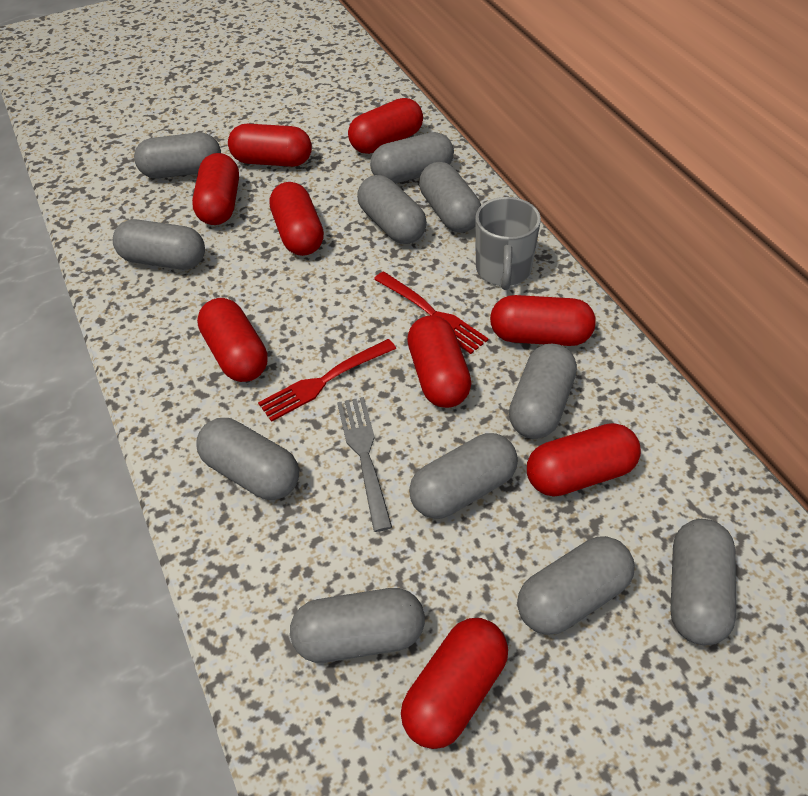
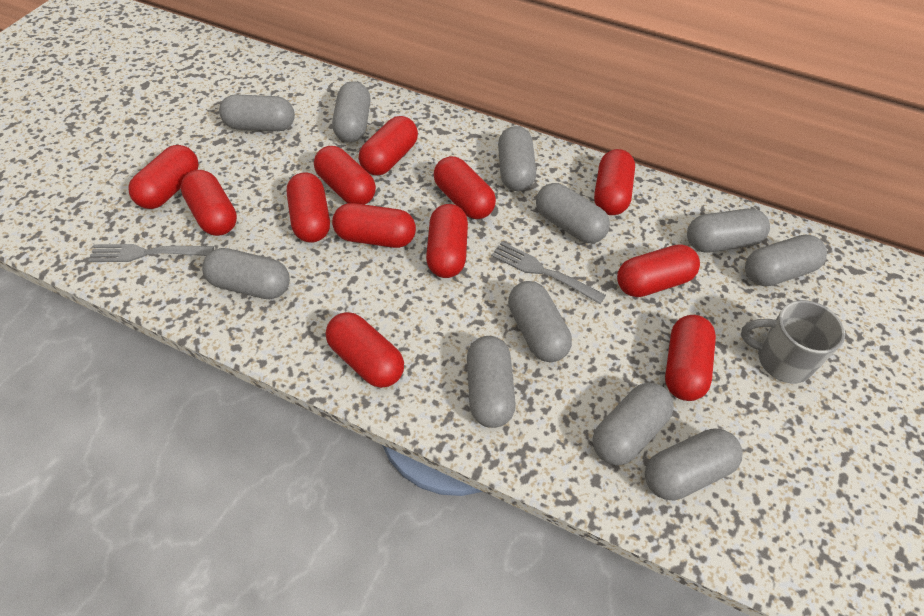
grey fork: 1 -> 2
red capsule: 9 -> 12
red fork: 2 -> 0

= = = =

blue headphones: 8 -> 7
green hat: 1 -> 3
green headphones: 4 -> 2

= = = =

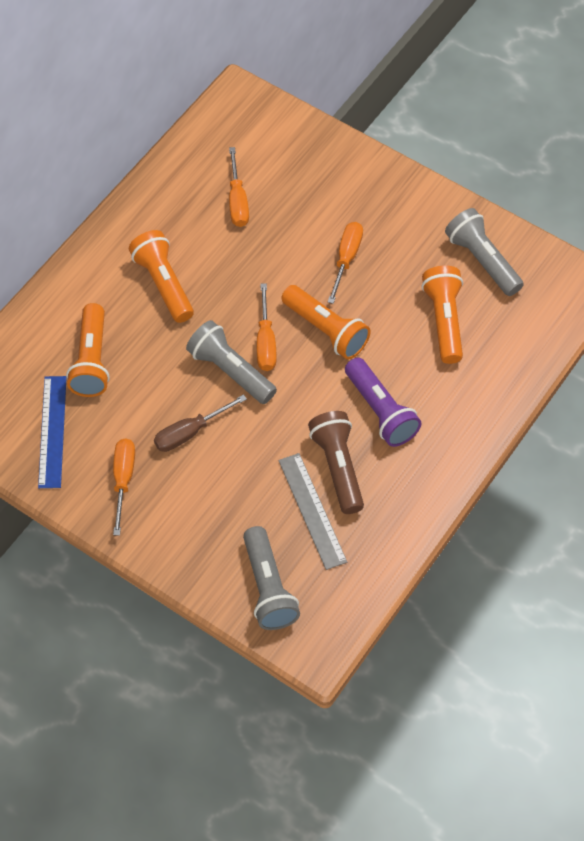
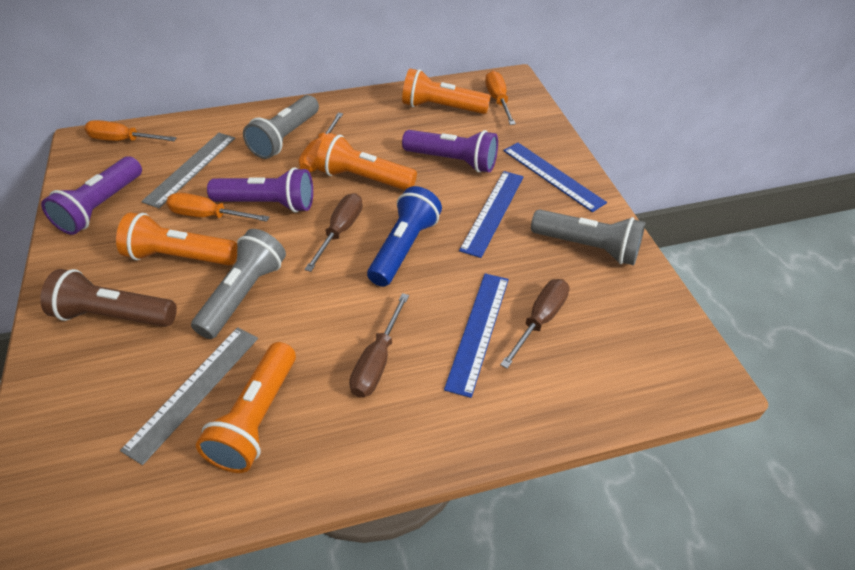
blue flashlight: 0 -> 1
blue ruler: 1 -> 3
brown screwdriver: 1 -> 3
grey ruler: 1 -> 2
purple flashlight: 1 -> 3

= = = =

* Task item:
Every line above from the line with "blue ruler: 1 -> 3" to the line with "purple flashlight: 1 -> 3" is wanted, ends included; write them out exactly and add no other line.

* Exercise answer:
blue ruler: 1 -> 3
brown screwdriver: 1 -> 3
grey ruler: 1 -> 2
purple flashlight: 1 -> 3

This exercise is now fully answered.